Task details =
Scan the material below for the word "AGND", then copy every line in which it appears.

----

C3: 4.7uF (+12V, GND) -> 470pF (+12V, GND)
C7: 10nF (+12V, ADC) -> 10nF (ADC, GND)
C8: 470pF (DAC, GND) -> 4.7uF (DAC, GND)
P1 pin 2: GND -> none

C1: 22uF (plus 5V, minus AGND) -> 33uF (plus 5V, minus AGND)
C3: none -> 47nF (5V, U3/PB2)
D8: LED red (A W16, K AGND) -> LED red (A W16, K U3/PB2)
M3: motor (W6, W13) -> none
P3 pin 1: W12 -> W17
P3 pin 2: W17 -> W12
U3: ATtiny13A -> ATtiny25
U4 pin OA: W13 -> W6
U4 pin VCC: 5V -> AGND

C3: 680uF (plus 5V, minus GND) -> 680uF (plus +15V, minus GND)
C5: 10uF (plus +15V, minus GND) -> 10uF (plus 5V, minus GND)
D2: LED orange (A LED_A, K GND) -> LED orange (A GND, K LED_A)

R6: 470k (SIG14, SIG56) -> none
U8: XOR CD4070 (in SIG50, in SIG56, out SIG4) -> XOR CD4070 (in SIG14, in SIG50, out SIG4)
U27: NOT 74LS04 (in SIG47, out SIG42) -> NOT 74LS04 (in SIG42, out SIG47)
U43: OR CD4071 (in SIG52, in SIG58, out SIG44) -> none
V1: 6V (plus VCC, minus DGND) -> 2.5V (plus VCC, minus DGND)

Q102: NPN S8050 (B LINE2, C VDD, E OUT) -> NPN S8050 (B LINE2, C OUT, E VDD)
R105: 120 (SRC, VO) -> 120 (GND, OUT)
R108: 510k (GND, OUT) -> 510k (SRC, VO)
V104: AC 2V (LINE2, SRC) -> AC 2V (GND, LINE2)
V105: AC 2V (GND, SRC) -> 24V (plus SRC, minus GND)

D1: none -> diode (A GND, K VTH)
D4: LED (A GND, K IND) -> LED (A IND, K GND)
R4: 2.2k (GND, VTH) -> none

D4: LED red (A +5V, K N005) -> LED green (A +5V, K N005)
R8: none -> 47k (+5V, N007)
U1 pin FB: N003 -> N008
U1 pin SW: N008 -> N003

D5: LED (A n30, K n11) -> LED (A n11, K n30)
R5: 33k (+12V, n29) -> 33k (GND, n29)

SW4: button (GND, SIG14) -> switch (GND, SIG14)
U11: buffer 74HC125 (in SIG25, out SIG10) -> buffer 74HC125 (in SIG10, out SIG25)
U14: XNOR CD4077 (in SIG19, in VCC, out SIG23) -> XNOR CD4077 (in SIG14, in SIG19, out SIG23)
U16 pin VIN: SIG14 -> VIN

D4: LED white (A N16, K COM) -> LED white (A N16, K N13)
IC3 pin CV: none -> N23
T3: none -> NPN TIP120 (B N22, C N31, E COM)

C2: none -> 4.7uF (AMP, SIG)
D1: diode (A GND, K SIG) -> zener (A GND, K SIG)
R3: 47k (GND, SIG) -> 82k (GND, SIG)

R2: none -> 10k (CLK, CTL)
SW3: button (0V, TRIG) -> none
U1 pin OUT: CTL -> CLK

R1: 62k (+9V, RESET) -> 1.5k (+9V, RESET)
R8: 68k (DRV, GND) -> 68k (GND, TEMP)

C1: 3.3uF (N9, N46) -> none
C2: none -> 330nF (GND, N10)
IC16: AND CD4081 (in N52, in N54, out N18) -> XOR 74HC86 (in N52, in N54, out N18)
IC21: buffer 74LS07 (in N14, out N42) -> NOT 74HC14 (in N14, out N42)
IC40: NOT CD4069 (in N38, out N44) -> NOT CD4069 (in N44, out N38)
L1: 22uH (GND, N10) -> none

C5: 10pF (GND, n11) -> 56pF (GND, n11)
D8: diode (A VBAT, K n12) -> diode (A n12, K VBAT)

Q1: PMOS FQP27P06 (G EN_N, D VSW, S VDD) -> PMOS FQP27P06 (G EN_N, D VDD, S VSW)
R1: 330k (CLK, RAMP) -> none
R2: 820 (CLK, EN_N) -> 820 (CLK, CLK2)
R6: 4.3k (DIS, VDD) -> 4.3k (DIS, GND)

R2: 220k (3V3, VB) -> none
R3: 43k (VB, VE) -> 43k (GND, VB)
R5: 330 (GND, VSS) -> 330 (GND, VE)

----

Your solution =
C1: 22uF (plus 5V, minus AGND) -> 33uF (plus 5V, minus AGND)
D8: LED red (A W16, K AGND) -> LED red (A W16, K U3/PB2)
U4 pin VCC: 5V -> AGND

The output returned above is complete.